## Directions for this task
Please repeat every line below exactly, from the first to the last.

## Source records
____

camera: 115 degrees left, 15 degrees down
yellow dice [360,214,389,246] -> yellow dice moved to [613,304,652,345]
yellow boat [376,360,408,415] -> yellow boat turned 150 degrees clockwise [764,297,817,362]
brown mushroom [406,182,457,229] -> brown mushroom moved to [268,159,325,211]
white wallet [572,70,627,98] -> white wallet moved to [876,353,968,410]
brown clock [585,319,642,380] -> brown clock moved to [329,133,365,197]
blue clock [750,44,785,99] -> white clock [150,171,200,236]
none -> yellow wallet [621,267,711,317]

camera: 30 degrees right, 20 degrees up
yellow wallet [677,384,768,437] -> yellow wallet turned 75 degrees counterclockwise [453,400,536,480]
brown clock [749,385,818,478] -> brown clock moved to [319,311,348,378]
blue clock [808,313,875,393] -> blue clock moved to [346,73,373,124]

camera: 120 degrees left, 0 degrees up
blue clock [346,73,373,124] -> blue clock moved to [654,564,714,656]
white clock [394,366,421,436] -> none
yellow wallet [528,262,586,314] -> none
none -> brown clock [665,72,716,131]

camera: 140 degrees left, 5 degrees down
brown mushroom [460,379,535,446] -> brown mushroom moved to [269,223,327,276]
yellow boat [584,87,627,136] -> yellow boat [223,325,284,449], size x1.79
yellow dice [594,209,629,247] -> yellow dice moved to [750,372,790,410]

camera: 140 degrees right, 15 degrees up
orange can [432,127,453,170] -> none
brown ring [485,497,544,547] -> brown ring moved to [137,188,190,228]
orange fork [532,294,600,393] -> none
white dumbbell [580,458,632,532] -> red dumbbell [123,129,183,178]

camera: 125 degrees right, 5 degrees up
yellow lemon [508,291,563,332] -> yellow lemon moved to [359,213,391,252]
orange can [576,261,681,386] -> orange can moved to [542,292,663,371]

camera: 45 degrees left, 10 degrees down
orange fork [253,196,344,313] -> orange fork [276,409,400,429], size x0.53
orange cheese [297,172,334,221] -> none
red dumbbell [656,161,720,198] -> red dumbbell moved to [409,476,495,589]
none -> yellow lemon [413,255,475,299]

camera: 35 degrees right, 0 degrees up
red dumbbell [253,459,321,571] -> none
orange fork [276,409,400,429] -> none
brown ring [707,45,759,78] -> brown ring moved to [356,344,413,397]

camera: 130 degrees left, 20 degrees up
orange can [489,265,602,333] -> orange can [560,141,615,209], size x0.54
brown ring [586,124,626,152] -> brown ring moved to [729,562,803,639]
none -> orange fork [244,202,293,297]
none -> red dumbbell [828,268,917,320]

____

## The completed task
camera: 115 degrees left, 15 degrees down
yellow dice [360,214,389,246] -> yellow dice moved to [613,304,652,345]
yellow boat [376,360,408,415] -> yellow boat turned 150 degrees clockwise [764,297,817,362]
brown mushroom [406,182,457,229] -> brown mushroom moved to [268,159,325,211]
white wallet [572,70,627,98] -> white wallet moved to [876,353,968,410]
brown clock [585,319,642,380] -> brown clock moved to [329,133,365,197]
blue clock [750,44,785,99] -> white clock [150,171,200,236]
none -> yellow wallet [621,267,711,317]

camera: 30 degrees right, 20 degrees up
yellow wallet [677,384,768,437] -> yellow wallet turned 75 degrees counterclockwise [453,400,536,480]
brown clock [749,385,818,478] -> brown clock moved to [319,311,348,378]
blue clock [808,313,875,393] -> blue clock moved to [346,73,373,124]

camera: 120 degrees left, 0 degrees up
blue clock [346,73,373,124] -> blue clock moved to [654,564,714,656]
white clock [394,366,421,436] -> none
yellow wallet [528,262,586,314] -> none
none -> brown clock [665,72,716,131]

camera: 140 degrees left, 5 degrees down
brown mushroom [460,379,535,446] -> brown mushroom moved to [269,223,327,276]
yellow boat [584,87,627,136] -> yellow boat [223,325,284,449], size x1.79
yellow dice [594,209,629,247] -> yellow dice moved to [750,372,790,410]

camera: 140 degrees right, 15 degrees up
orange can [432,127,453,170] -> none
brown ring [485,497,544,547] -> brown ring moved to [137,188,190,228]
orange fork [532,294,600,393] -> none
white dumbbell [580,458,632,532] -> red dumbbell [123,129,183,178]

camera: 125 degrees right, 5 degrees up
yellow lemon [508,291,563,332] -> yellow lemon moved to [359,213,391,252]
orange can [576,261,681,386] -> orange can moved to [542,292,663,371]

camera: 45 degrees left, 10 degrees down
orange fork [253,196,344,313] -> orange fork [276,409,400,429], size x0.53
orange cheese [297,172,334,221] -> none
red dumbbell [656,161,720,198] -> red dumbbell moved to [409,476,495,589]
none -> yellow lemon [413,255,475,299]

camera: 35 degrees right, 0 degrees up
red dumbbell [253,459,321,571] -> none
orange fork [276,409,400,429] -> none
brown ring [707,45,759,78] -> brown ring moved to [356,344,413,397]

camera: 130 degrees left, 20 degrees up
orange can [489,265,602,333] -> orange can [560,141,615,209], size x0.54
brown ring [586,124,626,152] -> brown ring moved to [729,562,803,639]
none -> orange fork [244,202,293,297]
none -> red dumbbell [828,268,917,320]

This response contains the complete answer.